Instruction:
Starting at the first line of the records and ending at the line that contains "green rectangle at", give those lines again with every "rotated" switched to "turned" and nothing else changed.

(Saved data entries)
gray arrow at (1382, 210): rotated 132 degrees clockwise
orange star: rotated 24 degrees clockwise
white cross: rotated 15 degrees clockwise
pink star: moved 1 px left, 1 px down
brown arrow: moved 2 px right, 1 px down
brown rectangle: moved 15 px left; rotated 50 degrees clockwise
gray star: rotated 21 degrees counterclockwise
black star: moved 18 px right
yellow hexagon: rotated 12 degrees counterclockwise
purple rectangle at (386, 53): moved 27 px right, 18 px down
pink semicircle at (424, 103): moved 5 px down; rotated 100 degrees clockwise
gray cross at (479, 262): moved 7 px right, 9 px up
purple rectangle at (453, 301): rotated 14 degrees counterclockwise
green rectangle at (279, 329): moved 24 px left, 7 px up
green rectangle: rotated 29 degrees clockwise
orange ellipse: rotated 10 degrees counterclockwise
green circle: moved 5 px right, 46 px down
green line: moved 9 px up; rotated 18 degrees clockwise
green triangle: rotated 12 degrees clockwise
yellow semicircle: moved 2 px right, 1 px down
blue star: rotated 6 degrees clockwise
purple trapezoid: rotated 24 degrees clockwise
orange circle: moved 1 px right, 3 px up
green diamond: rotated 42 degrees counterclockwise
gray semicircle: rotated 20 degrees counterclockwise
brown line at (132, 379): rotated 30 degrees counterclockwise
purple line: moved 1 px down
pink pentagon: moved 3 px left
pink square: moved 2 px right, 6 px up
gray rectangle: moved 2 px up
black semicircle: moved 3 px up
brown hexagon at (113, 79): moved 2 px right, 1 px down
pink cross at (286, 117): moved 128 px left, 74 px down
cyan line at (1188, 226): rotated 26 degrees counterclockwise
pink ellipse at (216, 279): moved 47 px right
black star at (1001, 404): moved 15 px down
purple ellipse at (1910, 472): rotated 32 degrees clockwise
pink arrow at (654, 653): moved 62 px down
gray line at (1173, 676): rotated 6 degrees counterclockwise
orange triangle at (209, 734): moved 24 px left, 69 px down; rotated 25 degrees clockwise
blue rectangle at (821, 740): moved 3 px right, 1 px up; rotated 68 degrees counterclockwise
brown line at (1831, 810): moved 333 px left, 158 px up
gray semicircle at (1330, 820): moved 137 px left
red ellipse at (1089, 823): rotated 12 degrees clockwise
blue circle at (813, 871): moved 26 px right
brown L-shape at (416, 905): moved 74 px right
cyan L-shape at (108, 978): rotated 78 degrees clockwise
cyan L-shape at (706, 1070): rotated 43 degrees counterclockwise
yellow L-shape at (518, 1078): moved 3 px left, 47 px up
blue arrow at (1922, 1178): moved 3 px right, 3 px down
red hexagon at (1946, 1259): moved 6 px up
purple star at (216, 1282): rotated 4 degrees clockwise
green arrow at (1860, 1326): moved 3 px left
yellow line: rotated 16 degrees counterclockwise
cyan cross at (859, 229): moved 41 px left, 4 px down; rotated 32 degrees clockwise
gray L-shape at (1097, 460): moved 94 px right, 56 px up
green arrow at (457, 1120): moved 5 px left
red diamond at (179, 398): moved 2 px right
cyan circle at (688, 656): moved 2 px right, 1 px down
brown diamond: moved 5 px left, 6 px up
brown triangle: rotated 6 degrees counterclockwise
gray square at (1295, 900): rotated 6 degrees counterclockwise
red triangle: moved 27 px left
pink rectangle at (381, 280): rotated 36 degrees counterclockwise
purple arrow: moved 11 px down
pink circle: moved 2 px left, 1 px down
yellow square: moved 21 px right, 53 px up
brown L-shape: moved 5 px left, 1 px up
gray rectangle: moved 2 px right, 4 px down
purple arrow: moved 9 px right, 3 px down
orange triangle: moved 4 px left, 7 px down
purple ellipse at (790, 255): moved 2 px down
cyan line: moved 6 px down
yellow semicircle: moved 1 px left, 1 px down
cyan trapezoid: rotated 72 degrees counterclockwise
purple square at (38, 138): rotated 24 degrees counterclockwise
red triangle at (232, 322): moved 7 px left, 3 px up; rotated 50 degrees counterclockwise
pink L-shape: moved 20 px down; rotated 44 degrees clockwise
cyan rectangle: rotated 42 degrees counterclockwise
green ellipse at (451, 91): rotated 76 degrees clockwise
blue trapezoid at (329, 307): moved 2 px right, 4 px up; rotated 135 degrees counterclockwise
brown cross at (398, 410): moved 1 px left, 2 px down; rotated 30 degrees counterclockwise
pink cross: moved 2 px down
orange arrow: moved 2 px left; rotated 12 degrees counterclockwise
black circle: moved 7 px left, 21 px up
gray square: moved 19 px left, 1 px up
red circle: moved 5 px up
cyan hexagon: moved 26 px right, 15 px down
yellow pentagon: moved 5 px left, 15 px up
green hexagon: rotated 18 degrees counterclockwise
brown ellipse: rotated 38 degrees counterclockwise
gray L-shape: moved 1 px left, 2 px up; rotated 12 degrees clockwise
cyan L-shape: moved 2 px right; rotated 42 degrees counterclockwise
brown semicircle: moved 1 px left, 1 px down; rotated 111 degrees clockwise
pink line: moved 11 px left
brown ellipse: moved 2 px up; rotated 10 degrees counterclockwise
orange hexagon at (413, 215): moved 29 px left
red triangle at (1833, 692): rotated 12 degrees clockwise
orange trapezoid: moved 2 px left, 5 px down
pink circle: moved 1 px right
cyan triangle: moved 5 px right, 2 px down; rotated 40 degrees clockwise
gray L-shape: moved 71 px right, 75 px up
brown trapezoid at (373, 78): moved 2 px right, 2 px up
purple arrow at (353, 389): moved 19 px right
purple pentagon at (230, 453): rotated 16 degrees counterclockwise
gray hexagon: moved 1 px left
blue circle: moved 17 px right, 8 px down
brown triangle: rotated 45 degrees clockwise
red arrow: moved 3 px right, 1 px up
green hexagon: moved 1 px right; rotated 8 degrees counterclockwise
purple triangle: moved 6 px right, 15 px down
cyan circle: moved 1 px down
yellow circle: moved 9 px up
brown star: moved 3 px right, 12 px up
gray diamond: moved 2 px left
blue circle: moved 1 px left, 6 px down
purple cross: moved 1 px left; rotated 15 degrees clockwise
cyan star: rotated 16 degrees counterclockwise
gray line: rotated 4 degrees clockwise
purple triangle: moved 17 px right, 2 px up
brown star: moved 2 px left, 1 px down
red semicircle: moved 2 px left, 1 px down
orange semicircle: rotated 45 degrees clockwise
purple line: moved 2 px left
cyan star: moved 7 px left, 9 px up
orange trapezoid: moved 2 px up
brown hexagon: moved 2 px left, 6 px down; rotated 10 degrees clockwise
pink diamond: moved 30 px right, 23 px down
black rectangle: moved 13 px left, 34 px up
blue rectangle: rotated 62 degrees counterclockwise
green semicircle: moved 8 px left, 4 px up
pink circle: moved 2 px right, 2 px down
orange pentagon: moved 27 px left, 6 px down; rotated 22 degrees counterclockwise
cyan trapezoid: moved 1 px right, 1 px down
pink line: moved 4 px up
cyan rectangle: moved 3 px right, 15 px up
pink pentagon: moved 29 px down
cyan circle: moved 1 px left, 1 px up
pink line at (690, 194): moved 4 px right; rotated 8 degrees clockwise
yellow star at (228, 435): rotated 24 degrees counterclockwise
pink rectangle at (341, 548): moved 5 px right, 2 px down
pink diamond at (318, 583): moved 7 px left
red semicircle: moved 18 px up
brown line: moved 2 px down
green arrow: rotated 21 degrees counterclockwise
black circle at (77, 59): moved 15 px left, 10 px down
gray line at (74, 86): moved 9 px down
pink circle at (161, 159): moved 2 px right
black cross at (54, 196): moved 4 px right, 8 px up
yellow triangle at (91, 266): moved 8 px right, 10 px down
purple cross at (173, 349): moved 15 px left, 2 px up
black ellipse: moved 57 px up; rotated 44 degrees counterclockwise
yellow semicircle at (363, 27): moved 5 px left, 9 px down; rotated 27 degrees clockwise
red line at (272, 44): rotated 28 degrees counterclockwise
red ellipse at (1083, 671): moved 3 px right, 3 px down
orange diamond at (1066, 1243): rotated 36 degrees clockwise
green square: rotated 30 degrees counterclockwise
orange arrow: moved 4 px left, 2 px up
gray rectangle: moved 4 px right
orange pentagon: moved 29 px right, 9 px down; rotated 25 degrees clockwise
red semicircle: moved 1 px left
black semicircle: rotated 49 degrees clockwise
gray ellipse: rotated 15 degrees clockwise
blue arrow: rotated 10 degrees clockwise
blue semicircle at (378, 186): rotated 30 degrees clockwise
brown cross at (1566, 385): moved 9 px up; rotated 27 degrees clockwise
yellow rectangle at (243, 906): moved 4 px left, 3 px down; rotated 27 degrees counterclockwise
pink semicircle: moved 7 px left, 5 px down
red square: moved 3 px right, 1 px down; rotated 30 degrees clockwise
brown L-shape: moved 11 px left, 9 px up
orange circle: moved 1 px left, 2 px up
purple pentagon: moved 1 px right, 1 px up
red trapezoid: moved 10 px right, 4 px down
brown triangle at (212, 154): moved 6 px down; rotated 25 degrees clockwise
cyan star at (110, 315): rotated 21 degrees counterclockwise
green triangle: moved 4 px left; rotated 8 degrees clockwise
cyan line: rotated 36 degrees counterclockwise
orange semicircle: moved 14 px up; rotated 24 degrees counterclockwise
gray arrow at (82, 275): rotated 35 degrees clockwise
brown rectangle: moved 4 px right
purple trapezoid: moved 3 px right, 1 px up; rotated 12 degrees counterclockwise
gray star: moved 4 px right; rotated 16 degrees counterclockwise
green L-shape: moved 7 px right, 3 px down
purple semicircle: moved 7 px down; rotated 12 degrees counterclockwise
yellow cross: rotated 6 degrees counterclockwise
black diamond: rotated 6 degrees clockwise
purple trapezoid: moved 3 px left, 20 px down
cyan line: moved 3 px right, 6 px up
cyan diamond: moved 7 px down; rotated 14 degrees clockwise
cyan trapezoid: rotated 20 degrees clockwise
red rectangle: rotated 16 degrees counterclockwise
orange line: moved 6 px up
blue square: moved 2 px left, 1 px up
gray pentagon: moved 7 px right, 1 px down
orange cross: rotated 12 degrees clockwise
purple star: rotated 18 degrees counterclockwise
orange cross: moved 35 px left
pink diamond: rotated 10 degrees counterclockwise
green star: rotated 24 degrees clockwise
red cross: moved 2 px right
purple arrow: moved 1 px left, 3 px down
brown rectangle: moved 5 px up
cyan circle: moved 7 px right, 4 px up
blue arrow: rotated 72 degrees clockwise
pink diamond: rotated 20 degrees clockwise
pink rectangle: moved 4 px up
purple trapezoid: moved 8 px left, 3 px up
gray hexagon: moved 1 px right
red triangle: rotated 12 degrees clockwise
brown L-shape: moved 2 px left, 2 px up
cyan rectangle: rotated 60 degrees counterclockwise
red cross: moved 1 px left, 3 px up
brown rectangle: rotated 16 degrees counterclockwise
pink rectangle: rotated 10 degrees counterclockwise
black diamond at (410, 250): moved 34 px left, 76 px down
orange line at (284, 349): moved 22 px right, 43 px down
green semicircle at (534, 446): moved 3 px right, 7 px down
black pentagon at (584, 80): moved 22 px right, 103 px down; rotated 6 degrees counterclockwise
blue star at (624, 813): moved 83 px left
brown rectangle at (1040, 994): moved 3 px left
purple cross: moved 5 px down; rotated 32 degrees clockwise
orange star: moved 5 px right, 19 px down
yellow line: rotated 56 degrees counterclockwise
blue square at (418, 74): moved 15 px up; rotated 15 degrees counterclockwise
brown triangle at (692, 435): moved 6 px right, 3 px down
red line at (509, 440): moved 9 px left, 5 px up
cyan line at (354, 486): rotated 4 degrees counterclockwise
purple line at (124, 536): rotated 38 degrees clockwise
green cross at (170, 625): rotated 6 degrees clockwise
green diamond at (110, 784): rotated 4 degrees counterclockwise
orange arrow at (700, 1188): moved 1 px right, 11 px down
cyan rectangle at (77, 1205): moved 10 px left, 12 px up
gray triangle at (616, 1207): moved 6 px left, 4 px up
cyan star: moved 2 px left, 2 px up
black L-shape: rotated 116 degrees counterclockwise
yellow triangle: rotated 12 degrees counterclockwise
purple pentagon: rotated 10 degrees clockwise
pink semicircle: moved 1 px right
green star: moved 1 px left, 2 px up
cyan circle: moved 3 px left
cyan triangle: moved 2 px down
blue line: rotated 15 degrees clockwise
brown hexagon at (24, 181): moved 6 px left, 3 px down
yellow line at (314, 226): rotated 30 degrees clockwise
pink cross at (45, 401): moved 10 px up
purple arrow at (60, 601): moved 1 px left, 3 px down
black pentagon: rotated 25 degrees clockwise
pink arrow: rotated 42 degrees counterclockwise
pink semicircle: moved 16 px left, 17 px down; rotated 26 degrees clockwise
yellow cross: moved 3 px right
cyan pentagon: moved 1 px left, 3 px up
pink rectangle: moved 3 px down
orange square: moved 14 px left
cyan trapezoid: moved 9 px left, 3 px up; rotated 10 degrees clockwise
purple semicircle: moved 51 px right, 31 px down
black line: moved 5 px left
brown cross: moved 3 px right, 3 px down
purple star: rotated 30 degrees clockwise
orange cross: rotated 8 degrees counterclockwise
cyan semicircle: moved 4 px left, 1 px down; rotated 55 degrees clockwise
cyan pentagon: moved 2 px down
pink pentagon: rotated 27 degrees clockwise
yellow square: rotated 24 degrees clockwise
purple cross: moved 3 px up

Exercise response:
gray arrow at (1382, 210): turned 132 degrees clockwise
orange star: turned 24 degrees clockwise
white cross: turned 15 degrees clockwise
pink star: moved 1 px left, 1 px down
brown arrow: moved 2 px right, 1 px down
brown rectangle: moved 15 px left; turned 50 degrees clockwise
gray star: turned 21 degrees counterclockwise
black star: moved 18 px right
yellow hexagon: turned 12 degrees counterclockwise
purple rectangle at (386, 53): moved 27 px right, 18 px down
pink semicircle at (424, 103): moved 5 px down; turned 100 degrees clockwise
gray cross at (479, 262): moved 7 px right, 9 px up
purple rectangle at (453, 301): turned 14 degrees counterclockwise
green rectangle at (279, 329): moved 24 px left, 7 px up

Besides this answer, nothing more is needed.